## [Work to complete]
From the entries below, retype only the lines from the one with "white brush |" through the one with "purple duck |", exactly as written.

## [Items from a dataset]
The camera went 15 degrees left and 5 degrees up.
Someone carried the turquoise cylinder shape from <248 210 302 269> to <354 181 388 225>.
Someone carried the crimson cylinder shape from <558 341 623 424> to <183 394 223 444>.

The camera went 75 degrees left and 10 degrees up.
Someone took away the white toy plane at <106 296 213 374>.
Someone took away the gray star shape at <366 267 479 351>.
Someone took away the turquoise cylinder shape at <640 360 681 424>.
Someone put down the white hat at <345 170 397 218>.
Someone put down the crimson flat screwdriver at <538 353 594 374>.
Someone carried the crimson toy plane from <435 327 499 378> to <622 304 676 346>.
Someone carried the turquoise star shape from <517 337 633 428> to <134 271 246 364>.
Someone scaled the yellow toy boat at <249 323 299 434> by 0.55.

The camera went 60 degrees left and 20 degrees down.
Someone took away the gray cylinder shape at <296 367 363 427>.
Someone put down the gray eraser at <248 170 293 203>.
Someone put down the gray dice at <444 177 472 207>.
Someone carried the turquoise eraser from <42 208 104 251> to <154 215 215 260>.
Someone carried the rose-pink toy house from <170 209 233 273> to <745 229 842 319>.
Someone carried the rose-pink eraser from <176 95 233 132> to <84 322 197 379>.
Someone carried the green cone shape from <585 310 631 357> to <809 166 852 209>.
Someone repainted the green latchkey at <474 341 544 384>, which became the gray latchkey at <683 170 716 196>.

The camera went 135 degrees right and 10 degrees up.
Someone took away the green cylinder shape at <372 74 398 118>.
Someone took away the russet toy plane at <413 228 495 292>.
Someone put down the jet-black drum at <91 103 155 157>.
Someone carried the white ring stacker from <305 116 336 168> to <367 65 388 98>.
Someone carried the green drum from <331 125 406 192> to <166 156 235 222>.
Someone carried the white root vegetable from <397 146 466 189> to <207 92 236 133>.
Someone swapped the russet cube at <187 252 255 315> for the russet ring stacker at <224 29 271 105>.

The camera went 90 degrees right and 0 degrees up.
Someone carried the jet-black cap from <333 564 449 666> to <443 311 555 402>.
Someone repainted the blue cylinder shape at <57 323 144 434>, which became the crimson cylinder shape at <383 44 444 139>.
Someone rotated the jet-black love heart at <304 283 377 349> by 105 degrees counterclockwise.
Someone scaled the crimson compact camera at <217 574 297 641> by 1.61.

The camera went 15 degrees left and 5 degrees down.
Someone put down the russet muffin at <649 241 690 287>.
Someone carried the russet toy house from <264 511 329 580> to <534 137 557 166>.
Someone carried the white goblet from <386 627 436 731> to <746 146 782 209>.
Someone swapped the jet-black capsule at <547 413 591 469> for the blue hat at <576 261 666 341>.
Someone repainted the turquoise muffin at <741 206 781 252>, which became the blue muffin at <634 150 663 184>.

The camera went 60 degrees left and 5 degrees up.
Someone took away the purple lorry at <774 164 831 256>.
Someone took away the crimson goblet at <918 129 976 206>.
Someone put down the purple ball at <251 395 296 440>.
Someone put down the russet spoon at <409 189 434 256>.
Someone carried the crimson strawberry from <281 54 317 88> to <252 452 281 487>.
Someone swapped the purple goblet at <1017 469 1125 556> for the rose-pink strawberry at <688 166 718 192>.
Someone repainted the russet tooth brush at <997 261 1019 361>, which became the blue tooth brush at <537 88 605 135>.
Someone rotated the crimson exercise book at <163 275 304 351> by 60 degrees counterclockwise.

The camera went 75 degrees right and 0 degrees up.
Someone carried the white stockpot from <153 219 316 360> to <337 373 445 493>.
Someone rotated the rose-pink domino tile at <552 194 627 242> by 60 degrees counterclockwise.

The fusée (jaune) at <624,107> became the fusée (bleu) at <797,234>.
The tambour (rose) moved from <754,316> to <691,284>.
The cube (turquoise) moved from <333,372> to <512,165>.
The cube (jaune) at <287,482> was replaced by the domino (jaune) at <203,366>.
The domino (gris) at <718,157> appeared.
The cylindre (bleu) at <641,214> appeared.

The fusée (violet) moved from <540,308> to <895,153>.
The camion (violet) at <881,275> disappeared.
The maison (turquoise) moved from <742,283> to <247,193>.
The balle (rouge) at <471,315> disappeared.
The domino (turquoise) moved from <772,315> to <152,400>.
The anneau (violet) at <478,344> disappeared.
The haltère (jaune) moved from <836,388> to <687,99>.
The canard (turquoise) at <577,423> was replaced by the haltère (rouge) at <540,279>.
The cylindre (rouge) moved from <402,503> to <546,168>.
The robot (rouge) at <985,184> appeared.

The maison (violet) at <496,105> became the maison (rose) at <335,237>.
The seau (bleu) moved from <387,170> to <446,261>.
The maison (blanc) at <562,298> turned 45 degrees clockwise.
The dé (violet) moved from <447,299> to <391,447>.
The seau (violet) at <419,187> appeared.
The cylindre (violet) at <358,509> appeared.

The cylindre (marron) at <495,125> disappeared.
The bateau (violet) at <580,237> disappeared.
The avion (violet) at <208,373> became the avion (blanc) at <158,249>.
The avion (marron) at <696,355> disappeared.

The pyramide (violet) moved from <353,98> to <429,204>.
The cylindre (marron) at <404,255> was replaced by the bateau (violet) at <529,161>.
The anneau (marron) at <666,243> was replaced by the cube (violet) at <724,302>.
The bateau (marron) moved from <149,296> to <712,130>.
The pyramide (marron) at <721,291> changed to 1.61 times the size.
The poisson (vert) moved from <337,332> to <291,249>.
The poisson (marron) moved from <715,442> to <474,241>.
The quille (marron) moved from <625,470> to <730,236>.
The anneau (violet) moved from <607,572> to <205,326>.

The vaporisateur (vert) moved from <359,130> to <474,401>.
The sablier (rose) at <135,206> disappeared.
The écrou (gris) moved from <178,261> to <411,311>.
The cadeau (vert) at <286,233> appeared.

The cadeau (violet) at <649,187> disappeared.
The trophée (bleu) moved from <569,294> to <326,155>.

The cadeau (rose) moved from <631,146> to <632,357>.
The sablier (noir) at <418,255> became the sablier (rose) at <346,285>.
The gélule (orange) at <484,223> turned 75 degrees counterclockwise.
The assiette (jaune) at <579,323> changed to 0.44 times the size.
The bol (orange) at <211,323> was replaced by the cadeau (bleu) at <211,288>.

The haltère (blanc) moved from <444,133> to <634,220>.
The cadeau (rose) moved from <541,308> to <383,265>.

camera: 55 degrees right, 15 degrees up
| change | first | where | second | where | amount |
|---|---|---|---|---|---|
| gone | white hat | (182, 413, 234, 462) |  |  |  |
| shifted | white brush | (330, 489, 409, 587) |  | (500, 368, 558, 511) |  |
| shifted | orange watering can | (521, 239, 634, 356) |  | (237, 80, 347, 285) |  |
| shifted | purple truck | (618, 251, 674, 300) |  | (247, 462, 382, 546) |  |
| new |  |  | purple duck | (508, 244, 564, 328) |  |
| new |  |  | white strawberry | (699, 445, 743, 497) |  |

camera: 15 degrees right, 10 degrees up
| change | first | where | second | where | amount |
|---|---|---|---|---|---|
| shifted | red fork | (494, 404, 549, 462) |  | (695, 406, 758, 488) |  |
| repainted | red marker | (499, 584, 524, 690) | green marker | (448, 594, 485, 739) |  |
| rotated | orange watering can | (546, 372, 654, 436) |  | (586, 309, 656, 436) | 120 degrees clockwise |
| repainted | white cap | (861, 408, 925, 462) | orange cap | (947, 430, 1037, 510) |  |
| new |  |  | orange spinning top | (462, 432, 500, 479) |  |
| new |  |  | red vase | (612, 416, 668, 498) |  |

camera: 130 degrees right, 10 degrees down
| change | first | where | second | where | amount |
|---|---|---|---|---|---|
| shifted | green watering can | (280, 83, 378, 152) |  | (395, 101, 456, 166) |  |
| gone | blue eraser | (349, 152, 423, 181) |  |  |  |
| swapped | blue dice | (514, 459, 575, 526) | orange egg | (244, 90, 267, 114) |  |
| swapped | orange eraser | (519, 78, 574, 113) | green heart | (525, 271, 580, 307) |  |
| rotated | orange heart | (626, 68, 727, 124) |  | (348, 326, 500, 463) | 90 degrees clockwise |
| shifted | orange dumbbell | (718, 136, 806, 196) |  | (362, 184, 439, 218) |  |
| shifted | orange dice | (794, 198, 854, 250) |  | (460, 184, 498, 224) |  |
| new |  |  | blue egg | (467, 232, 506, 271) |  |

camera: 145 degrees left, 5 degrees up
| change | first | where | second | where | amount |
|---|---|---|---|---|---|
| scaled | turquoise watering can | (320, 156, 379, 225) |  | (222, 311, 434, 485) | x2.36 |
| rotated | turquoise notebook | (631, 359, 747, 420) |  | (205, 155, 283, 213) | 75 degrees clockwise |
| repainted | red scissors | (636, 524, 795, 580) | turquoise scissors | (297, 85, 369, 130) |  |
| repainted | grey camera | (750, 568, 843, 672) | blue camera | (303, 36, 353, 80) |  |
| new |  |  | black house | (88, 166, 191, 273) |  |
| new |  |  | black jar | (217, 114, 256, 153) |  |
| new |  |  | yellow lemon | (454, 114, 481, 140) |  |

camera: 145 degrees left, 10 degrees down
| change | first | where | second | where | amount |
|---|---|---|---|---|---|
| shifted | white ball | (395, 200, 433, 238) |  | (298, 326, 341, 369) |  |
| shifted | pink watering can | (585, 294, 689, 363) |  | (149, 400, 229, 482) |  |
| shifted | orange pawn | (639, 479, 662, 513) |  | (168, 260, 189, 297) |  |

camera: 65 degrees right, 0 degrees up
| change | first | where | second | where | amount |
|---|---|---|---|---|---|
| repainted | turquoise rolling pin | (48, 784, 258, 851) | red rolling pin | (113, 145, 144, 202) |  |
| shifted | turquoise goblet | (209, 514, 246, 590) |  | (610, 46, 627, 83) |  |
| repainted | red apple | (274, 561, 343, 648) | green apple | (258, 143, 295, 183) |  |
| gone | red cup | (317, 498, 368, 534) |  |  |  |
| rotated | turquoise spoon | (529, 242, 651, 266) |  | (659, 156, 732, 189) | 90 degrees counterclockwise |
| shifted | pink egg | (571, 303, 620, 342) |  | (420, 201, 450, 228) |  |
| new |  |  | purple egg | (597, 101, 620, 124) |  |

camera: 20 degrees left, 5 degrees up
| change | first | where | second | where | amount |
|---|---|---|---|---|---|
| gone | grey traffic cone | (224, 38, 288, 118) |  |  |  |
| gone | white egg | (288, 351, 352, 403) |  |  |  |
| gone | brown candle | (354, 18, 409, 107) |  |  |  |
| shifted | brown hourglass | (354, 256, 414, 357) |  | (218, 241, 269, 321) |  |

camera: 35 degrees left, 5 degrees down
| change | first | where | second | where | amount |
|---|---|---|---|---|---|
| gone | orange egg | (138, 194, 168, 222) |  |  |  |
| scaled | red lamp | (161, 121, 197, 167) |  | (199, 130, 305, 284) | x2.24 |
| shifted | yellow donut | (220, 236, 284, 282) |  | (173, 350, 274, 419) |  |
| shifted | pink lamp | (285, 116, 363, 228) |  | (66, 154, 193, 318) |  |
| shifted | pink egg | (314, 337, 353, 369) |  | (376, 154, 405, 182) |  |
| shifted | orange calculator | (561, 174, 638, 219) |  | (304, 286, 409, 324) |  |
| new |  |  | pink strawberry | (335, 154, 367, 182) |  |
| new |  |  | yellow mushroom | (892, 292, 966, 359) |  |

## [Written solution]
| shifted | white brush | (330, 489, 409, 587) |  | (500, 368, 558, 511) |  |
| shifted | orange watering can | (521, 239, 634, 356) |  | (237, 80, 347, 285) |  |
| shifted | purple truck | (618, 251, 674, 300) |  | (247, 462, 382, 546) |  |
| new |  |  | purple duck | (508, 244, 564, 328) |  |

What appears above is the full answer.